== Segment start ==
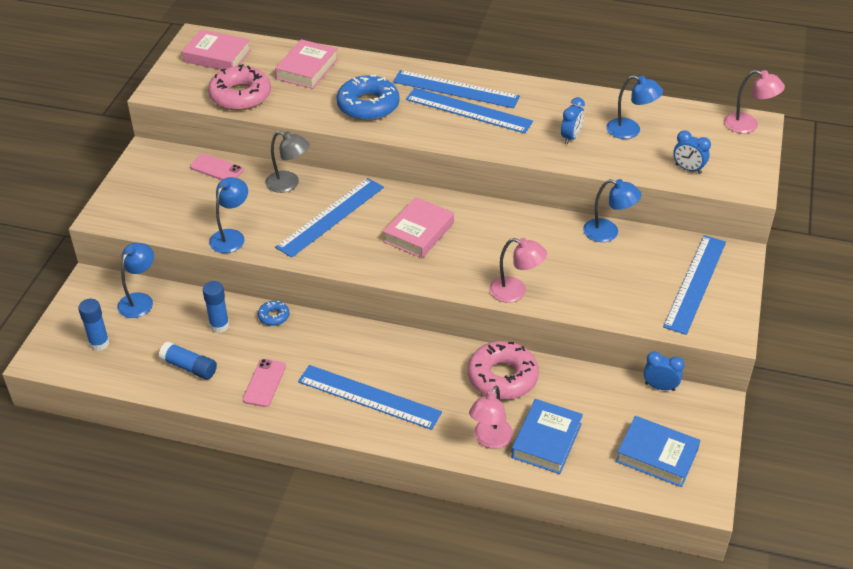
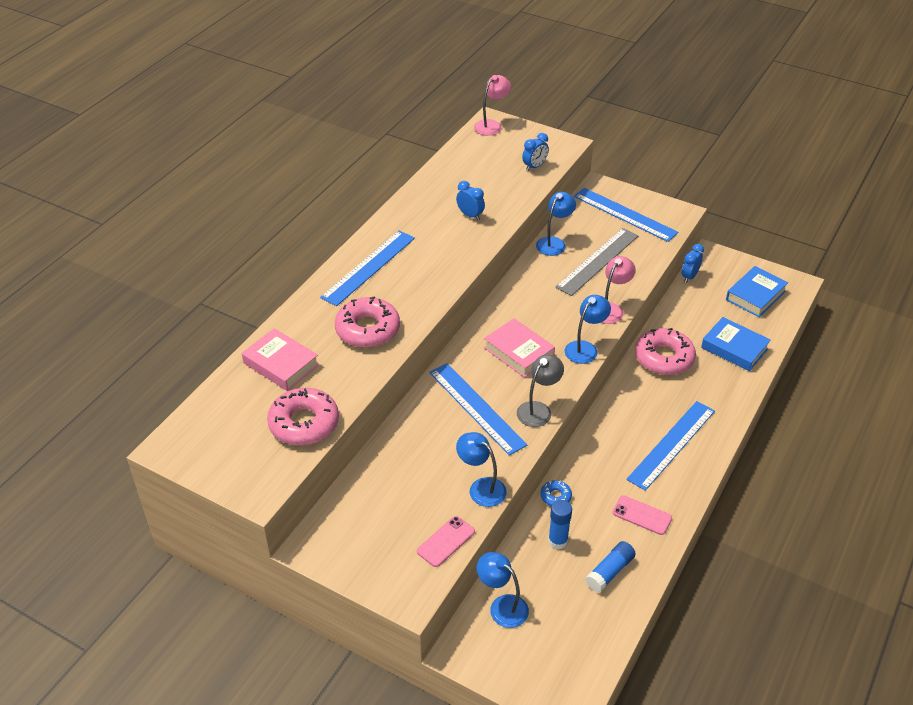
camera: 75 degrees left, 0 degrees up
(99, 343) = (559, 648): blue glue stick -> none
(216, 168) = (365, 487): pink phone -> pink phone (446, 541)
(217, 56) = (216, 434): pink book -> none
(289, 184) = (414, 432): grey lamp -> grey lamp (538, 409)
(368, 106) = (367, 329): blue donut -> pink donut
(468, 110) = (406, 266): blue ruler -> none
(490, 440) = (729, 379): pink lamp -> none
(593, 271) = (597, 261): none -> grey ruler
(630, 131) = (474, 182): blue lamp -> blue lamp (585, 348)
== Segment end ==
* _Problem statement_
Without the pictures, repeat the listing exactly as it reads.

* _Response area_
camera: 75 degrees left, 0 degrees up
(99, 343) = (559, 648): blue glue stick -> none
(216, 168) = (365, 487): pink phone -> pink phone (446, 541)
(217, 56) = (216, 434): pink book -> none
(289, 184) = (414, 432): grey lamp -> grey lamp (538, 409)
(368, 106) = (367, 329): blue donut -> pink donut
(468, 110) = (406, 266): blue ruler -> none
(490, 440) = (729, 379): pink lamp -> none
(593, 271) = (597, 261): none -> grey ruler
(630, 131) = (474, 182): blue lamp -> blue lamp (585, 348)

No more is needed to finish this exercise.